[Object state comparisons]

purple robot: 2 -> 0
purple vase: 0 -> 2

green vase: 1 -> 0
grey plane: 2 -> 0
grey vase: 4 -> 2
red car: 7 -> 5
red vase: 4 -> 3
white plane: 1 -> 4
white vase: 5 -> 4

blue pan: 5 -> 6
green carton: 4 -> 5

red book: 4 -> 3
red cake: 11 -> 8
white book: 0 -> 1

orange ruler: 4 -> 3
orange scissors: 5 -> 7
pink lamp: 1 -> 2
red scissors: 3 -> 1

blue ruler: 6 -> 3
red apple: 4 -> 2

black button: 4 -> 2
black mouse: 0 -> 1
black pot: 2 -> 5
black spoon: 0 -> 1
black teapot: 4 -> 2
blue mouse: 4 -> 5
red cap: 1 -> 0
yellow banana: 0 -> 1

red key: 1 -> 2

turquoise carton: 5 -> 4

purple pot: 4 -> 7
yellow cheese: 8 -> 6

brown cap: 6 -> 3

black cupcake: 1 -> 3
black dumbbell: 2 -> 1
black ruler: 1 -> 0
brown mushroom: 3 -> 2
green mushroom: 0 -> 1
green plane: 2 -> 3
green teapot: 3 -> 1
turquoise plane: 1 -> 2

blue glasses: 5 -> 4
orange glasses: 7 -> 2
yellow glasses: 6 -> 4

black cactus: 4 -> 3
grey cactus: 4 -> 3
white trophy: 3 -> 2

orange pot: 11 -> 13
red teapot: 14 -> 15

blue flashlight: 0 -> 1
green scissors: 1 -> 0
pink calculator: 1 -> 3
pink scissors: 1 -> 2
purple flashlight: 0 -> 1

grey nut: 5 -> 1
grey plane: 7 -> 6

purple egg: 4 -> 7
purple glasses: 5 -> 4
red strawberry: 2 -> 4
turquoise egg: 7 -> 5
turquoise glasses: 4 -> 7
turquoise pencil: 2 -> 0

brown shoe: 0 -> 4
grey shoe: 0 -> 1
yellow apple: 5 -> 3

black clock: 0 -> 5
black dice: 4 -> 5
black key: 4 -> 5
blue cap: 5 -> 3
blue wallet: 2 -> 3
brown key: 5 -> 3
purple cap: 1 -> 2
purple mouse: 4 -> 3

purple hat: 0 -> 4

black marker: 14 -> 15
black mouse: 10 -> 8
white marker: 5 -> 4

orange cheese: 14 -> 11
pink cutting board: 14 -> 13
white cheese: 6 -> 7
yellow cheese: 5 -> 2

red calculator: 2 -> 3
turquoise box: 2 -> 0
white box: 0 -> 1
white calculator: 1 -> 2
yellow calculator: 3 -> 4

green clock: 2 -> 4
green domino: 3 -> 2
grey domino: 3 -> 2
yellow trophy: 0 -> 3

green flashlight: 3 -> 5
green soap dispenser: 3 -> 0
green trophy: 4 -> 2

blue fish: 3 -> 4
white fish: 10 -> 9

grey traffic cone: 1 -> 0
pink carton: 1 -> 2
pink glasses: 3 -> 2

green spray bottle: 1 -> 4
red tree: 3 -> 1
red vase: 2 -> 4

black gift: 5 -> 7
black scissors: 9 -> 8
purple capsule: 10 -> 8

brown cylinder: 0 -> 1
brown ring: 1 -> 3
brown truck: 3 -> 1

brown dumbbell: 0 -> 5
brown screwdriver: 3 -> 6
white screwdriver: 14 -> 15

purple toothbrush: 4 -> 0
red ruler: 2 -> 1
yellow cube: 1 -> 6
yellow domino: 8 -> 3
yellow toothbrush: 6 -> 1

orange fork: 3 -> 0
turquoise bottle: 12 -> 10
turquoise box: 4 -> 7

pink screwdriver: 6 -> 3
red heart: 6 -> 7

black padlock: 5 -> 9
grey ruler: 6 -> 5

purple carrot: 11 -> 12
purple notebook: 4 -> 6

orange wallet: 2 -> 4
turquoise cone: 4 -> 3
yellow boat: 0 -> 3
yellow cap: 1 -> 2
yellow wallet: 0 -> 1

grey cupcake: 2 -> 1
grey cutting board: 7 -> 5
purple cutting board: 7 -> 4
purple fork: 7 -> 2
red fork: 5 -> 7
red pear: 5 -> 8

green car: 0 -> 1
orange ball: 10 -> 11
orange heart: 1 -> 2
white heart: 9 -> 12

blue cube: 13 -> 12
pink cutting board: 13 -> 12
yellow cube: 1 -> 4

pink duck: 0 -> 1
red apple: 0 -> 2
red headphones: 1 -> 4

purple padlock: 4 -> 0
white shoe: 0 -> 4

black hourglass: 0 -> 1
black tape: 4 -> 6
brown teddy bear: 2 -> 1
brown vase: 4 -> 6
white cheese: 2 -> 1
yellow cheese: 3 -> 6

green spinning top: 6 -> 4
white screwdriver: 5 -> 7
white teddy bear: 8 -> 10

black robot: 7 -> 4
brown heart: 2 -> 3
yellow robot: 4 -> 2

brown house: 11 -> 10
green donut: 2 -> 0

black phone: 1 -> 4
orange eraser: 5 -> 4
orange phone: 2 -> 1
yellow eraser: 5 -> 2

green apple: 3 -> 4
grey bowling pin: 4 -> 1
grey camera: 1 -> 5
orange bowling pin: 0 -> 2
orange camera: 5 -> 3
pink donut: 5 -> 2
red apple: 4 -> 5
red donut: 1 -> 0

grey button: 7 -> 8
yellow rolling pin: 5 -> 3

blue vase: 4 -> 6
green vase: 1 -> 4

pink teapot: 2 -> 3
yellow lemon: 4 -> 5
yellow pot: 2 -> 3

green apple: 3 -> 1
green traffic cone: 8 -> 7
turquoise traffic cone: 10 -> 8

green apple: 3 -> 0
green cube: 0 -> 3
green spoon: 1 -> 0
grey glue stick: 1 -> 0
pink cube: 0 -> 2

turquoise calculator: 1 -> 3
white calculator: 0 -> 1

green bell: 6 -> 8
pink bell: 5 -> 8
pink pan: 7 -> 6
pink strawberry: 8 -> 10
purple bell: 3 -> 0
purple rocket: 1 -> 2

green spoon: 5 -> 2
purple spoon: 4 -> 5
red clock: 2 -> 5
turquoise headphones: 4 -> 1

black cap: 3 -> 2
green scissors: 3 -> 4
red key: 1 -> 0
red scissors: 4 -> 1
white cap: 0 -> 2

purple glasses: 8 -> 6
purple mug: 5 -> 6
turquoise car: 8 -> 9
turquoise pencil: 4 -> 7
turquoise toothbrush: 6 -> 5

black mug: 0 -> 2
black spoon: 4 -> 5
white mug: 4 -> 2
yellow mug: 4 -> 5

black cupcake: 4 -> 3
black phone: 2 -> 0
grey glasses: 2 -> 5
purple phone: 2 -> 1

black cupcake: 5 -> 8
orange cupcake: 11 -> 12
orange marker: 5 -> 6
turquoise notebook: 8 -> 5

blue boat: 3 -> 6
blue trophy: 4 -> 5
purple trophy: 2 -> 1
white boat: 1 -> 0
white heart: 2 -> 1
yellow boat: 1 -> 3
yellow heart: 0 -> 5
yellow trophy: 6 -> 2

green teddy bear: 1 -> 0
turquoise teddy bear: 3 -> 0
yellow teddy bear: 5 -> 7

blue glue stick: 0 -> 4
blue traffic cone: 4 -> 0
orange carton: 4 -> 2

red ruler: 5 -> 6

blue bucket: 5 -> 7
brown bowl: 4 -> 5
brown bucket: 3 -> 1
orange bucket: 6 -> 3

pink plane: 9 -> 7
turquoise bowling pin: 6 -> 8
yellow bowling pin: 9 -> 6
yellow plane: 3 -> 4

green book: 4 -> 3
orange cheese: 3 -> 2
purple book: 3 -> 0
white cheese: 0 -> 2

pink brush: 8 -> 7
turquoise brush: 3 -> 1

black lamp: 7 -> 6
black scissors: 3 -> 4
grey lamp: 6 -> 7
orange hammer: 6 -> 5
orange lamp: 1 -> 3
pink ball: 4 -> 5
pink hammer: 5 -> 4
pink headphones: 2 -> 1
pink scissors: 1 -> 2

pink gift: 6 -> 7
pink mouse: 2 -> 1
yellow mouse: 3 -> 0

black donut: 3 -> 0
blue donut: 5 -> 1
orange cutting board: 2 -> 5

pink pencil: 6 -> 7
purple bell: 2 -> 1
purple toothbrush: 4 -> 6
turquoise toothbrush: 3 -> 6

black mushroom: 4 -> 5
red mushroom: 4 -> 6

# [Work required]
Your answer should consist solely of the lines above from the line with "grey nut: 5 -> 1" to the line with "red tree: 3 -> 1", both included, reproduced exactly.

# [Output for this exercise]
grey nut: 5 -> 1
grey plane: 7 -> 6

purple egg: 4 -> 7
purple glasses: 5 -> 4
red strawberry: 2 -> 4
turquoise egg: 7 -> 5
turquoise glasses: 4 -> 7
turquoise pencil: 2 -> 0

brown shoe: 0 -> 4
grey shoe: 0 -> 1
yellow apple: 5 -> 3

black clock: 0 -> 5
black dice: 4 -> 5
black key: 4 -> 5
blue cap: 5 -> 3
blue wallet: 2 -> 3
brown key: 5 -> 3
purple cap: 1 -> 2
purple mouse: 4 -> 3

purple hat: 0 -> 4

black marker: 14 -> 15
black mouse: 10 -> 8
white marker: 5 -> 4

orange cheese: 14 -> 11
pink cutting board: 14 -> 13
white cheese: 6 -> 7
yellow cheese: 5 -> 2

red calculator: 2 -> 3
turquoise box: 2 -> 0
white box: 0 -> 1
white calculator: 1 -> 2
yellow calculator: 3 -> 4

green clock: 2 -> 4
green domino: 3 -> 2
grey domino: 3 -> 2
yellow trophy: 0 -> 3

green flashlight: 3 -> 5
green soap dispenser: 3 -> 0
green trophy: 4 -> 2

blue fish: 3 -> 4
white fish: 10 -> 9

grey traffic cone: 1 -> 0
pink carton: 1 -> 2
pink glasses: 3 -> 2

green spray bottle: 1 -> 4
red tree: 3 -> 1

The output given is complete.